- [WHAT TO WORK ON]: From the entries below, copy each line in which the word "minus" occurs.

- [TASK INPUTS]:
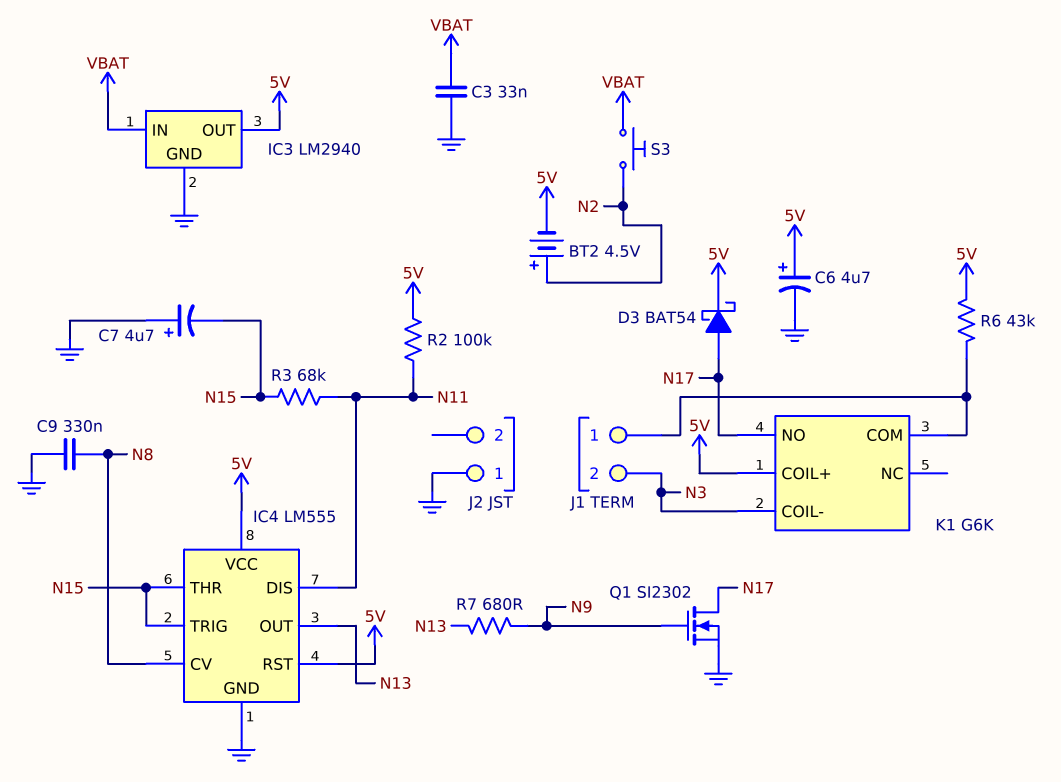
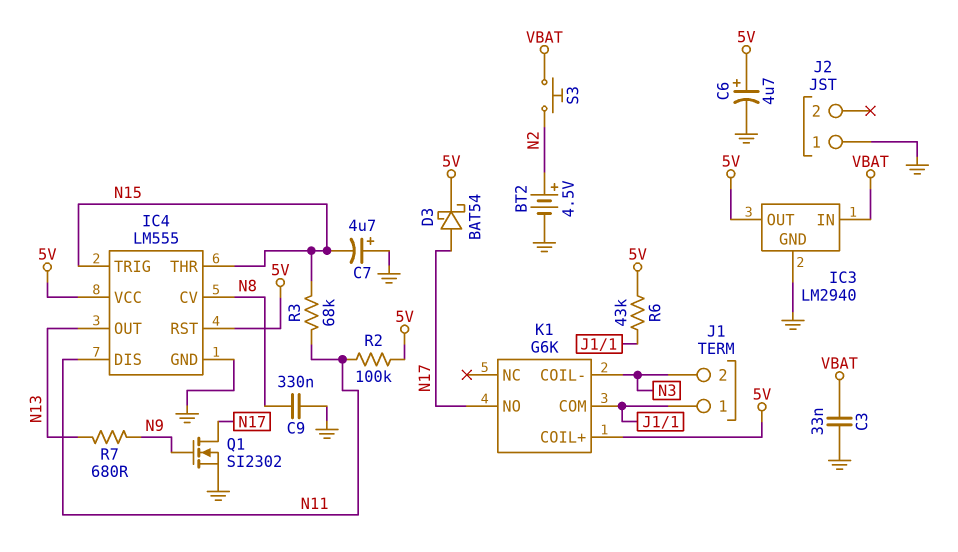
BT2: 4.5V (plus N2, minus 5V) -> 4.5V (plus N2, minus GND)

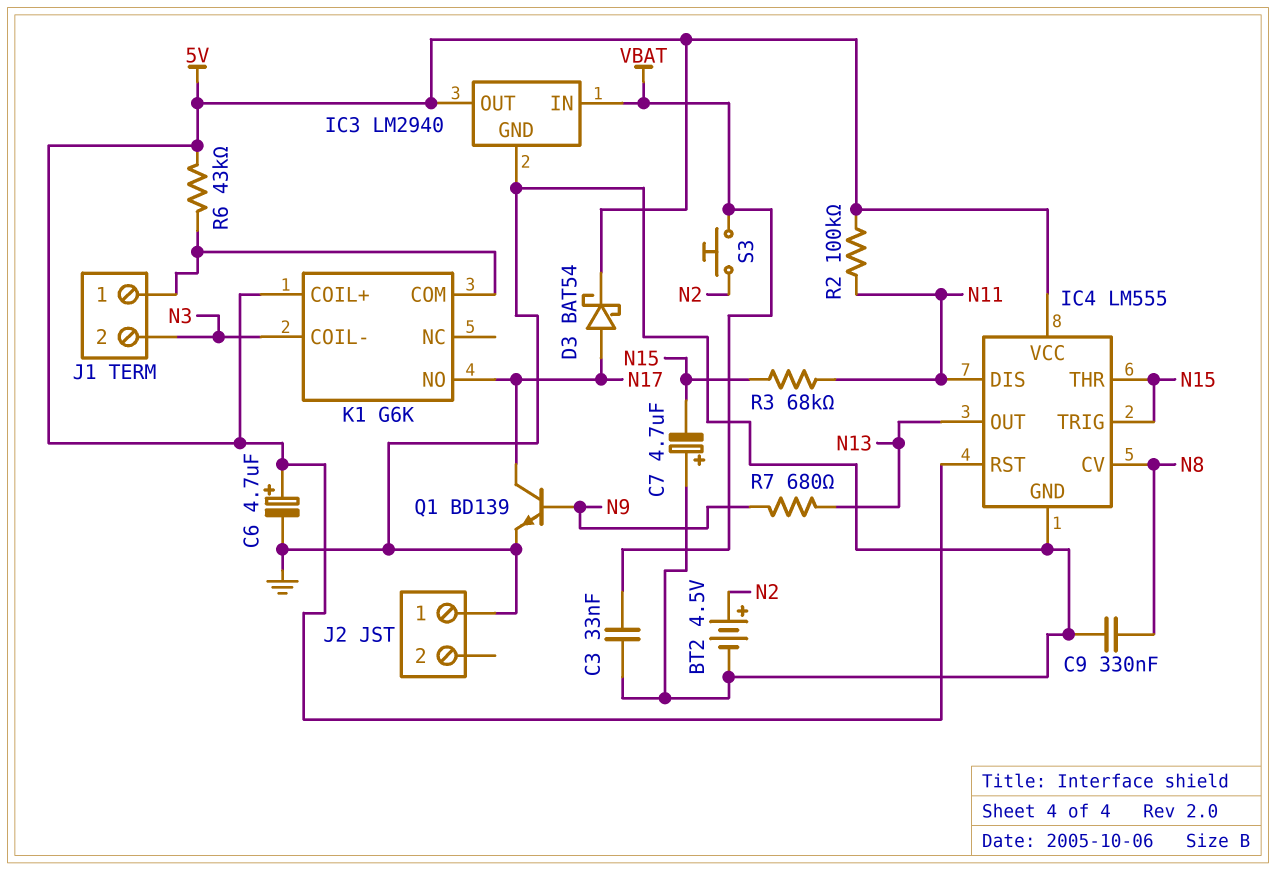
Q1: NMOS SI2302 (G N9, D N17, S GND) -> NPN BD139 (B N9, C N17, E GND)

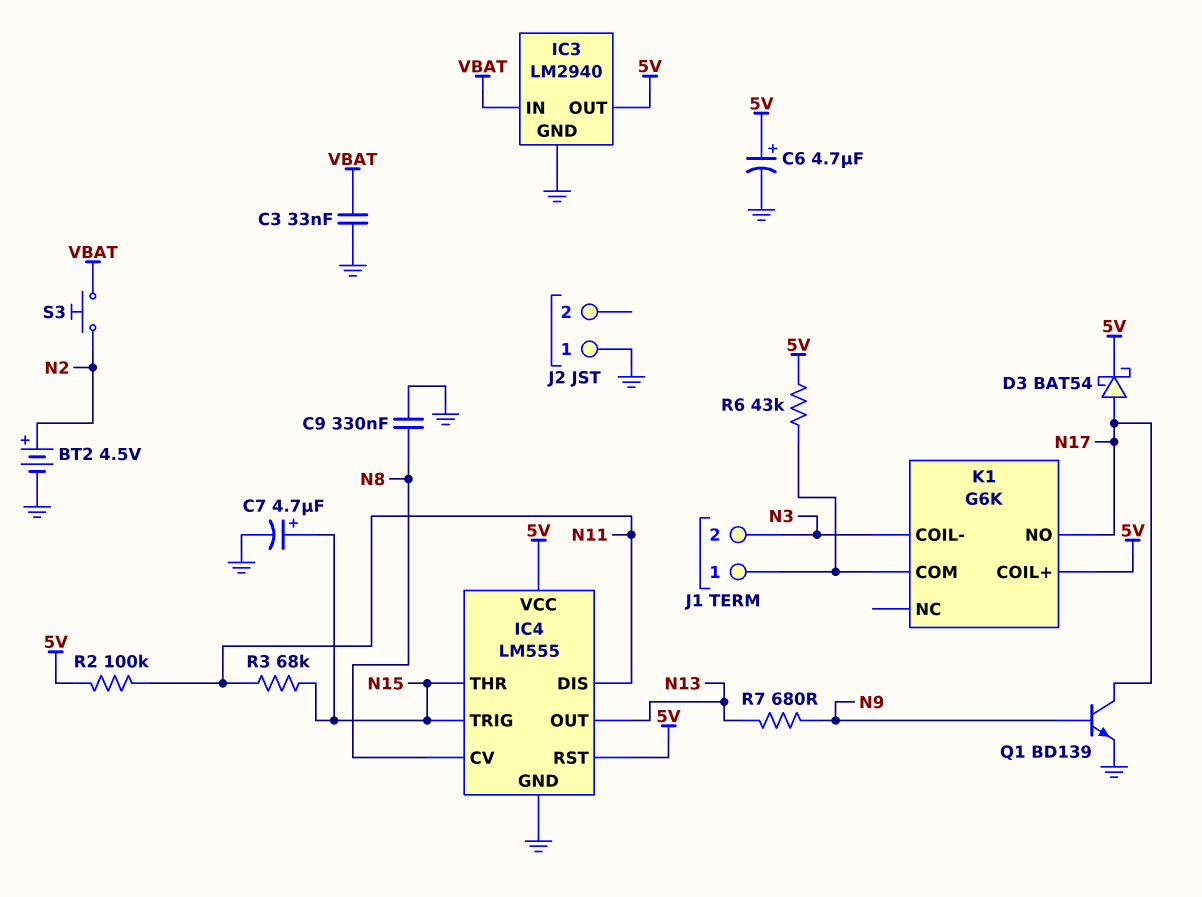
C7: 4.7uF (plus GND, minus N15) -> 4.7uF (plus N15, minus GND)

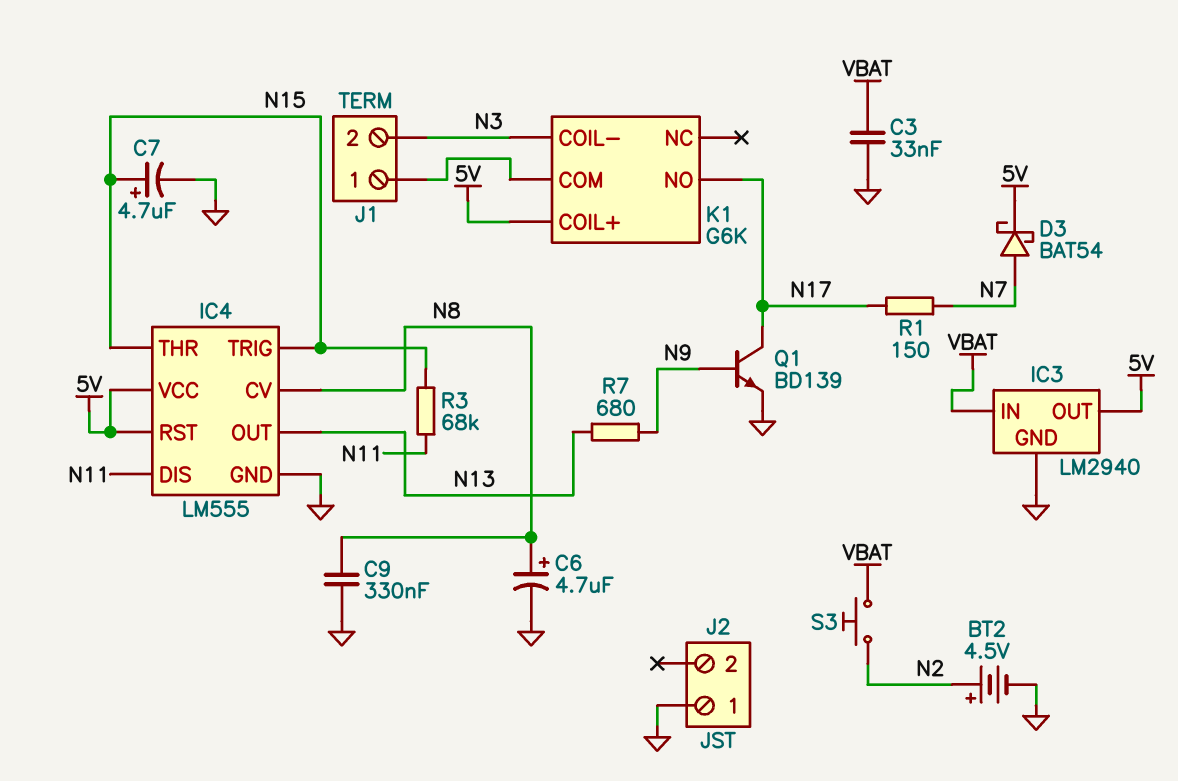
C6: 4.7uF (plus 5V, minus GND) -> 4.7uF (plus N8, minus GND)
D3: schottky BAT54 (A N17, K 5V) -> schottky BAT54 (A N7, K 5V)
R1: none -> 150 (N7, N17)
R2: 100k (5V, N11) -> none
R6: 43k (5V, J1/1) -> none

- [RESULT OF THE EXERCISE]:
BT2: 4.5V (plus N2, minus 5V) -> 4.5V (plus N2, minus GND)
C7: 4.7uF (plus GND, minus N15) -> 4.7uF (plus N15, minus GND)
C6: 4.7uF (plus 5V, minus GND) -> 4.7uF (plus N8, minus GND)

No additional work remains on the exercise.